_ACTIVITY_: Would you transcribe the entries below, beginning at the line with "(592, 280) = (354, 247): brown" and ending after the line with "(605, 355) = (328, 370): purple", exactly, with no picture and nothing more?

_SUPPLIED DATA_:
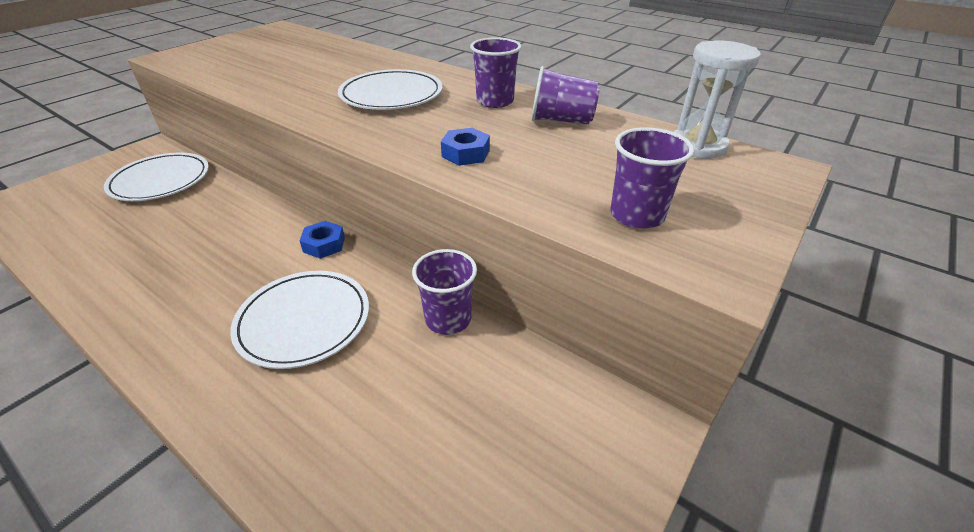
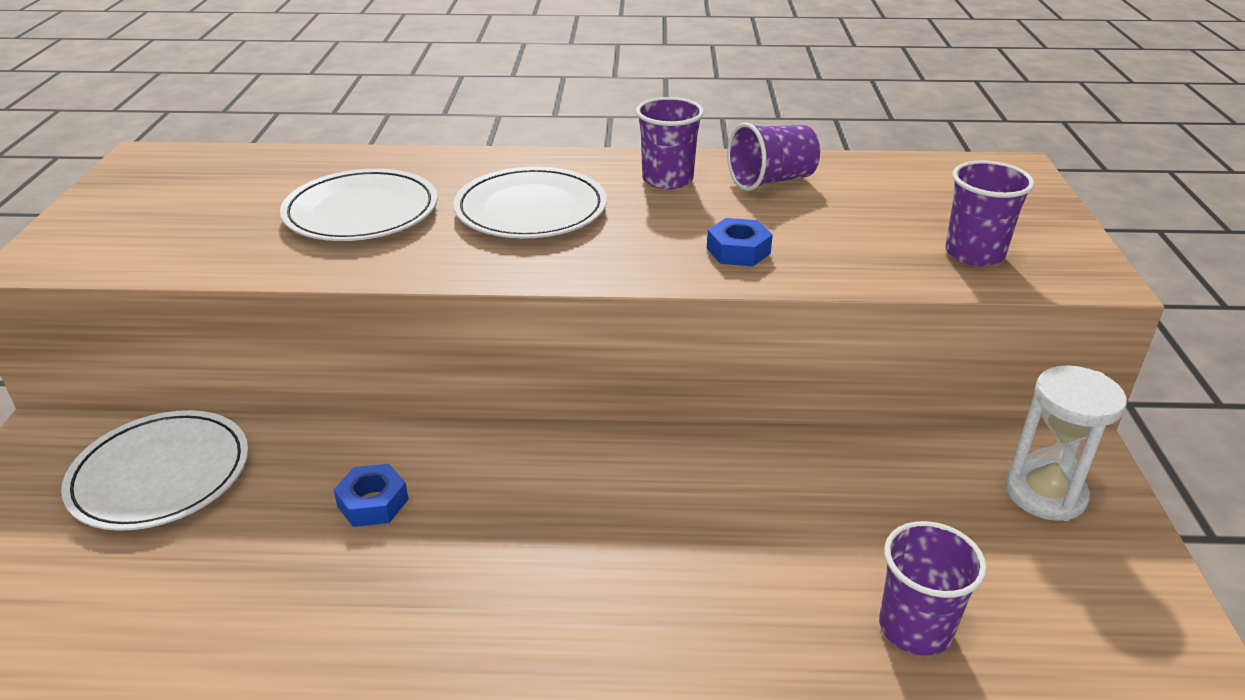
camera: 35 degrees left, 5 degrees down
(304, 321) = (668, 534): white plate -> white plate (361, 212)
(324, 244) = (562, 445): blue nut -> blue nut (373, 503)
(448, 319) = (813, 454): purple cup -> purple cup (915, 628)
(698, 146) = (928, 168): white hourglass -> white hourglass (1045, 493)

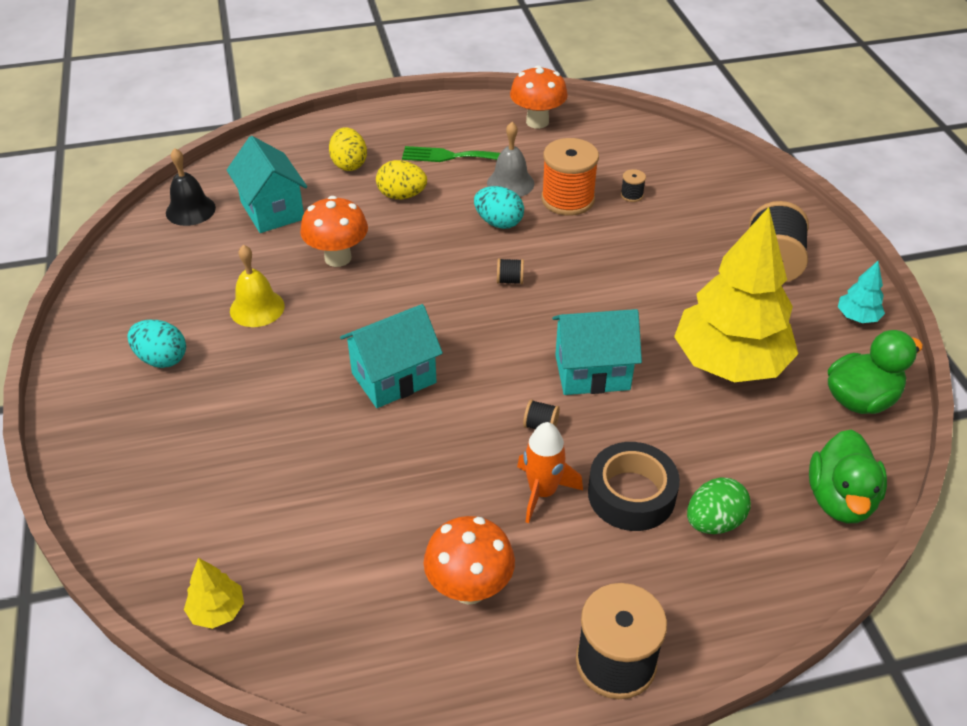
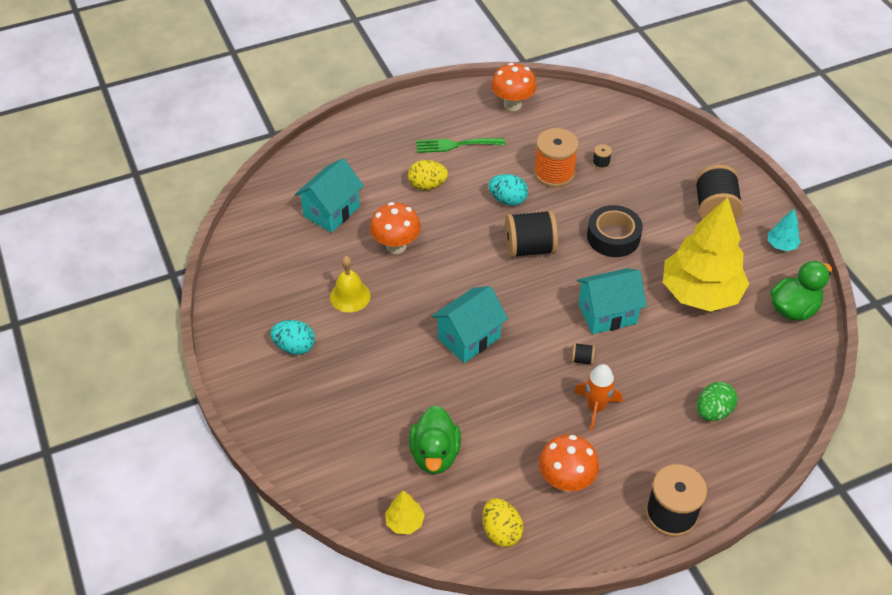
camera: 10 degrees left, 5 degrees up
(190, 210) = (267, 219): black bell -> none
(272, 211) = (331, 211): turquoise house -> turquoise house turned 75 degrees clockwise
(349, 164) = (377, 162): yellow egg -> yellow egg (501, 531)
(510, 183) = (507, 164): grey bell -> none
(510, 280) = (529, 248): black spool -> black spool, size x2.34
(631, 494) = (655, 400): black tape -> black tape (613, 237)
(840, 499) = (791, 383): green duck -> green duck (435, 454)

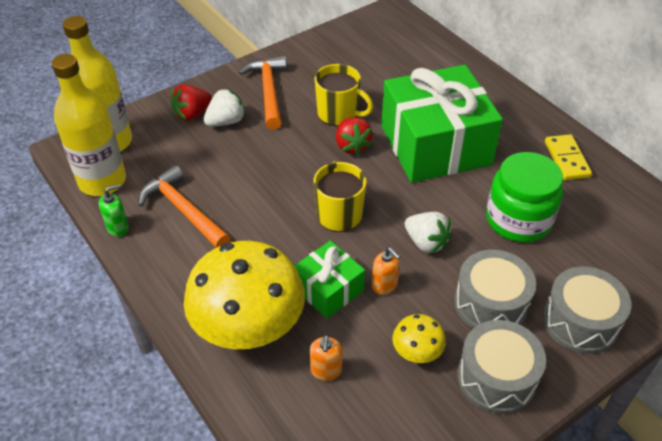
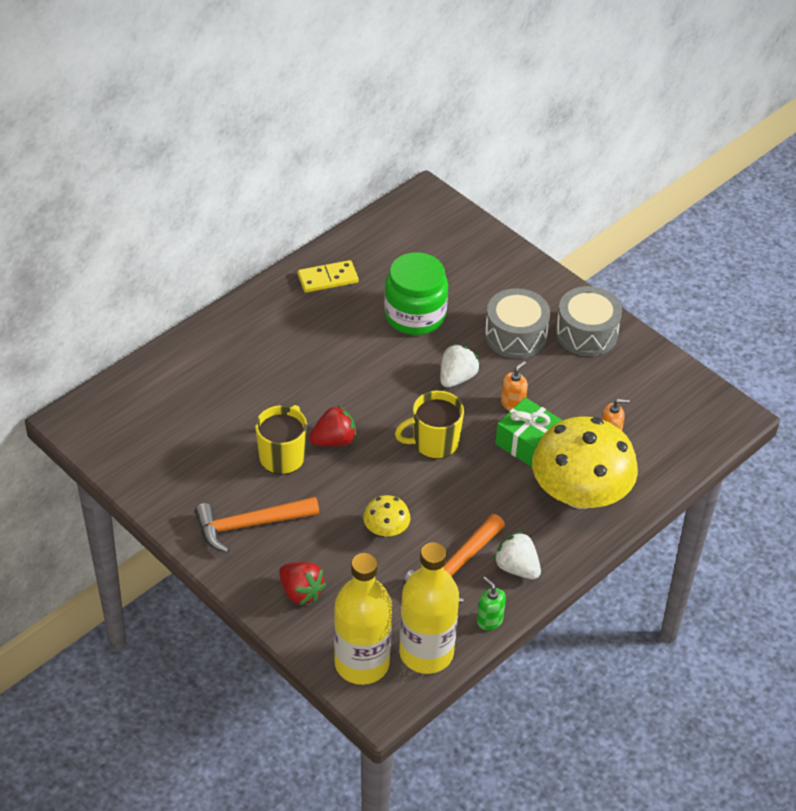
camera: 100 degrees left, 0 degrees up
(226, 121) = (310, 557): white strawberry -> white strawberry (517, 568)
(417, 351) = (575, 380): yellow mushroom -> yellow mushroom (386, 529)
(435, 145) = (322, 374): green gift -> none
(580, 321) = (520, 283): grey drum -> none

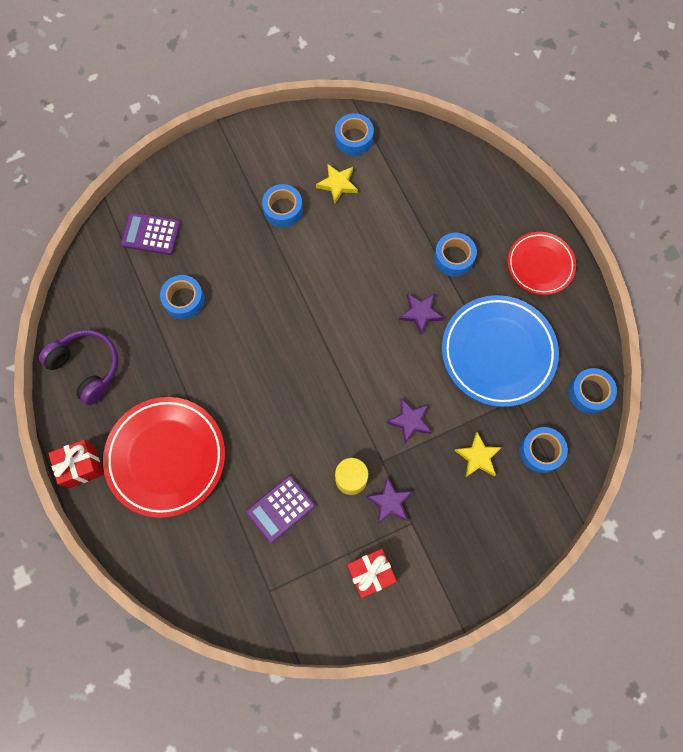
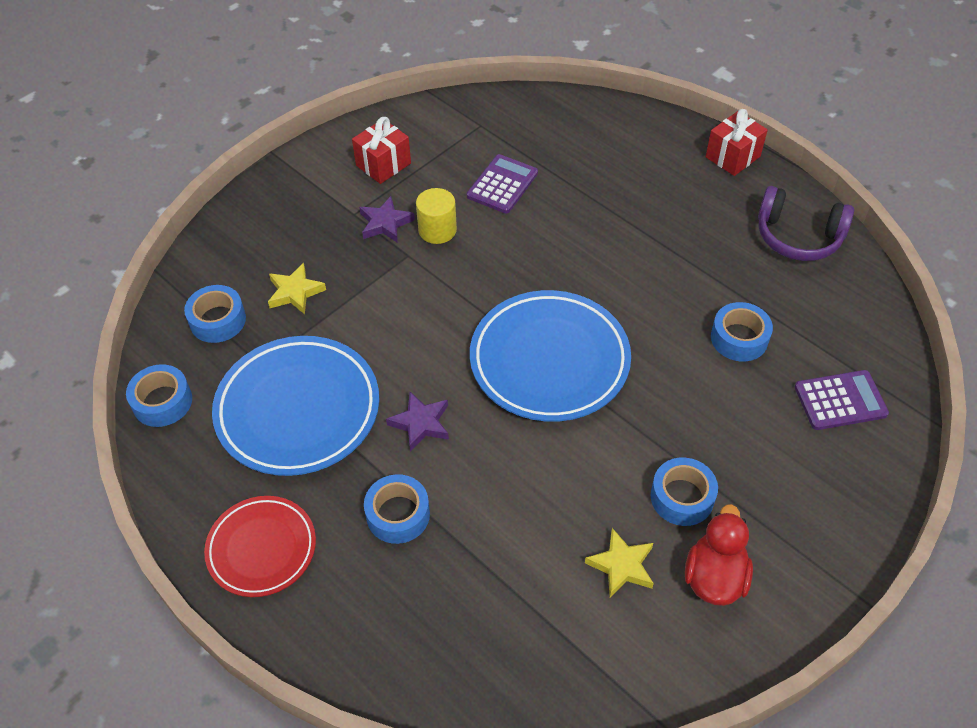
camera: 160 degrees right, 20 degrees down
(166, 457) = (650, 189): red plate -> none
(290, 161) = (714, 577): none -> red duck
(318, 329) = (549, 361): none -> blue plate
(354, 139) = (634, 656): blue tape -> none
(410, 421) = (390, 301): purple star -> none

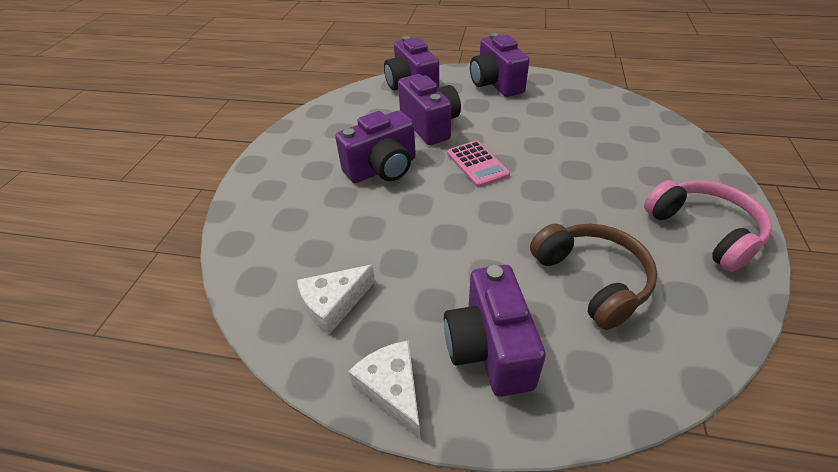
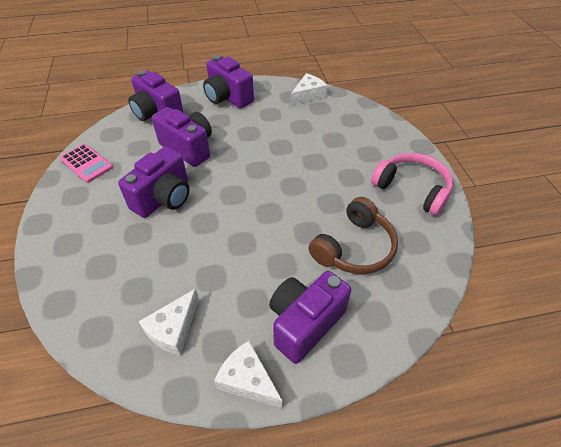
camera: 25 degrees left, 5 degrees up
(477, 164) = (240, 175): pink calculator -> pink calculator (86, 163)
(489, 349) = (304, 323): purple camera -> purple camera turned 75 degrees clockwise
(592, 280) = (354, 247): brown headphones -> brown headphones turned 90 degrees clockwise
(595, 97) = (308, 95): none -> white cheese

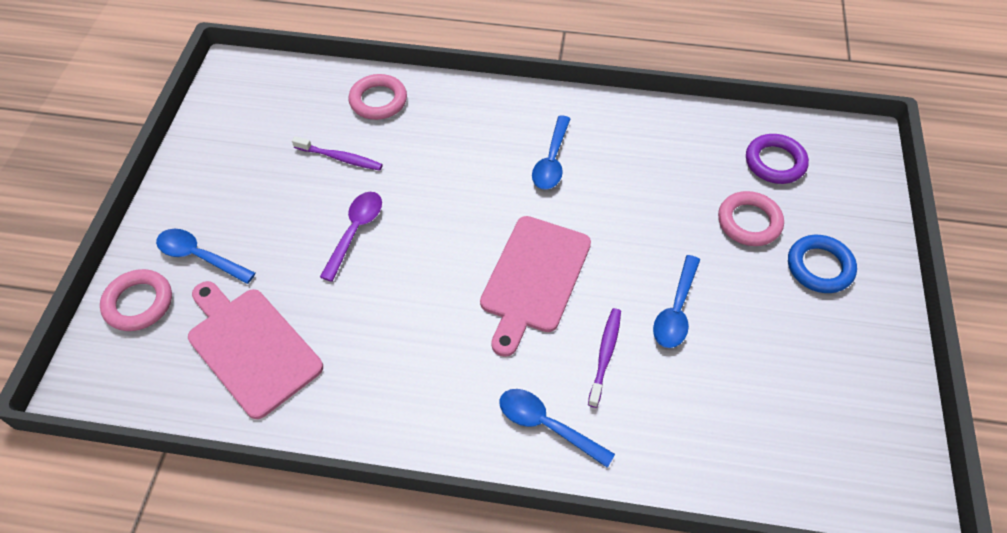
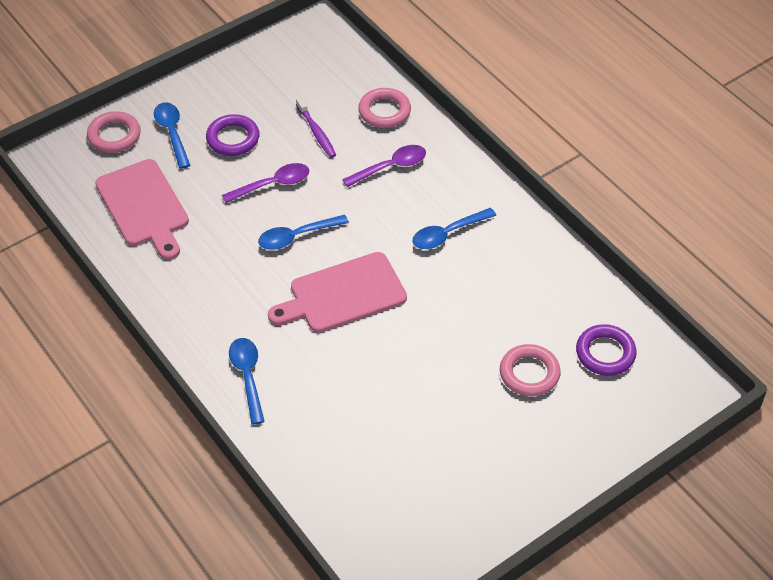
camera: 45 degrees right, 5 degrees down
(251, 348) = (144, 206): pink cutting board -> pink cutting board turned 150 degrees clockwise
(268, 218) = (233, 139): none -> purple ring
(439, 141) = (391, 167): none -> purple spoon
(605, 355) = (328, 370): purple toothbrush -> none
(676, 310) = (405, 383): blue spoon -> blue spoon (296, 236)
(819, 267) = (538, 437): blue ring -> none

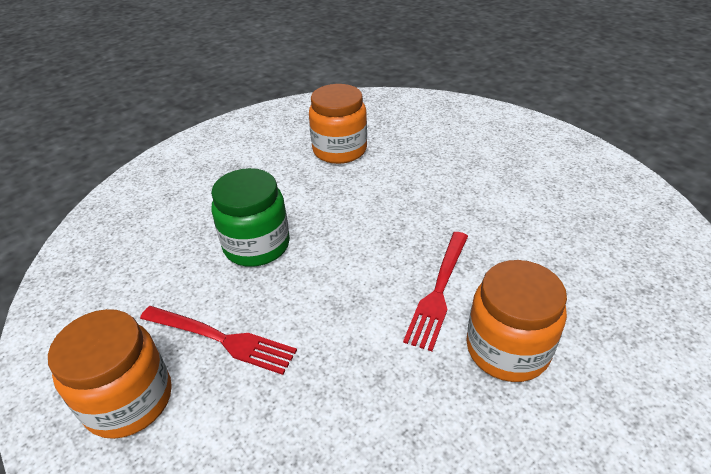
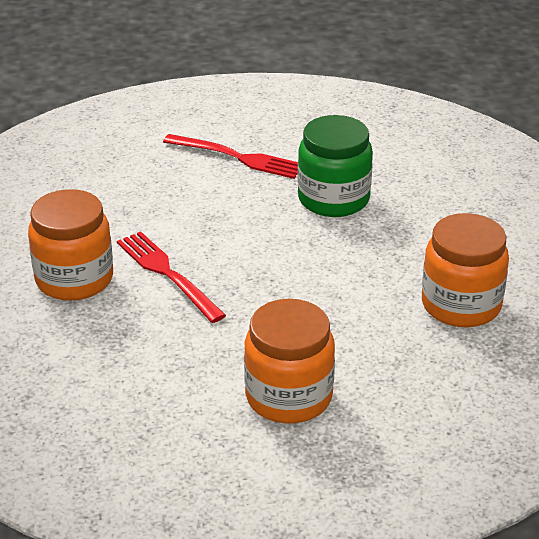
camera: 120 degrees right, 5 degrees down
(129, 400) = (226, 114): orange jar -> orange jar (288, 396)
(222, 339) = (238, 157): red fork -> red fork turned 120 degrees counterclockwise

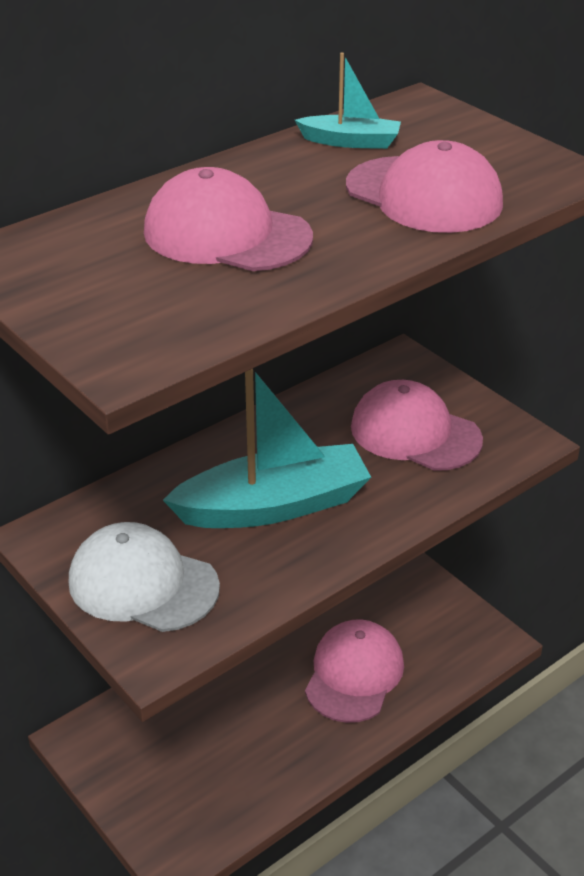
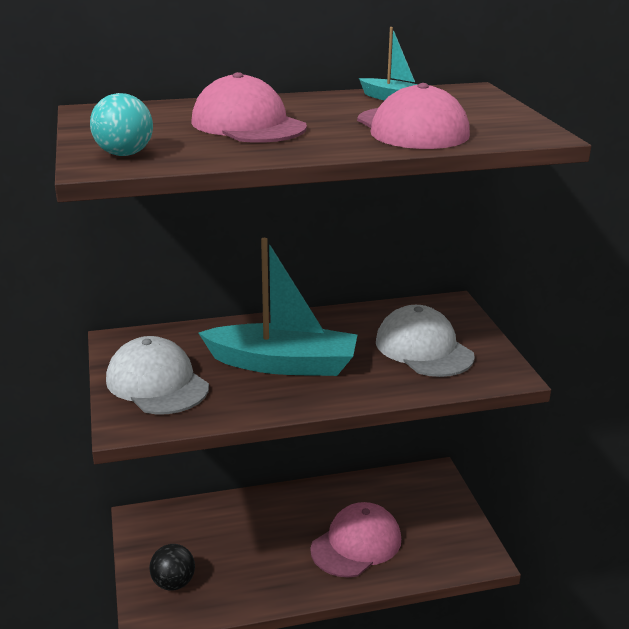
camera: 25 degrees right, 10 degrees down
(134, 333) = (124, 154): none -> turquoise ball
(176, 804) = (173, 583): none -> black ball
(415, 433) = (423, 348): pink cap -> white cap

_ANSWER TO THE PROBLEM_:
(592, 280) = (354, 247): brown headphones -> brown headphones turned 90 degrees clockwise
(595, 97) = (308, 95): none -> white cheese

camera: 45 degrees right, 5 degrees down
(251, 348) = (144, 206): pink cutting board -> pink cutting board turned 150 degrees clockwise
(268, 218) = (233, 139): none -> purple ring
(439, 141) = (391, 167): none -> purple spoon
(605, 355) = (328, 370): purple toothbrush -> none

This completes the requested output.